[Items from a dataset]

========================================

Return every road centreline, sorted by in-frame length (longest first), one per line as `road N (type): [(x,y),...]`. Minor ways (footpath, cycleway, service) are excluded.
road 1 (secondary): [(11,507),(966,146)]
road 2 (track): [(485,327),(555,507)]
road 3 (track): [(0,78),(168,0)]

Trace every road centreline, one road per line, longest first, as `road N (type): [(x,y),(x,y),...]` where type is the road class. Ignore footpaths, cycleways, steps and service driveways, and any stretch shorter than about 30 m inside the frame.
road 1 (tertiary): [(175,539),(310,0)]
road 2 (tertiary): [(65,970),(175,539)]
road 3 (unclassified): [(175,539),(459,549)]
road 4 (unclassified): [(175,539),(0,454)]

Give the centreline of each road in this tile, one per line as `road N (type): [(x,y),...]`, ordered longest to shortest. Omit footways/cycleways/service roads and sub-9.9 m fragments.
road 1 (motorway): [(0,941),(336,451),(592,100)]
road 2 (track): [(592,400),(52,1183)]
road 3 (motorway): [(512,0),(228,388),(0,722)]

========================================

> **Problem to work on**:
Each record above needs to be reproduced exactly as written.

> **Your solution**:
Return every road centreline, sorted by in-frame length (longest first), one per line as `road N (type): [(x,y),...]`. Minor ways (footpath, cycleway, service) are excluded.
road 1 (secondary): [(11,507),(966,146)]
road 2 (track): [(485,327),(555,507)]
road 3 (track): [(0,78),(168,0)]

Trace every road centreline, one road per line, longest first, as `road N (type): [(x,y),(x,y),...]` where type is the road class. Ignore footpaths, cycleways, steps and service driveways, and any stretch shorter than about 30 m inside the frame.
road 1 (tertiary): [(175,539),(310,0)]
road 2 (tertiary): [(65,970),(175,539)]
road 3 (unclassified): [(175,539),(459,549)]
road 4 (unclassified): [(175,539),(0,454)]

Give the centreline of each road in this tile, one per line as `road N (type): [(x,y),...]`, ordered longest to shortest. Omit footways/cycleways/service roads and sub-9.9 m fragments.
road 1 (motorway): [(0,941),(336,451),(592,100)]
road 2 (track): [(592,400),(52,1183)]
road 3 (motorway): [(512,0),(228,388),(0,722)]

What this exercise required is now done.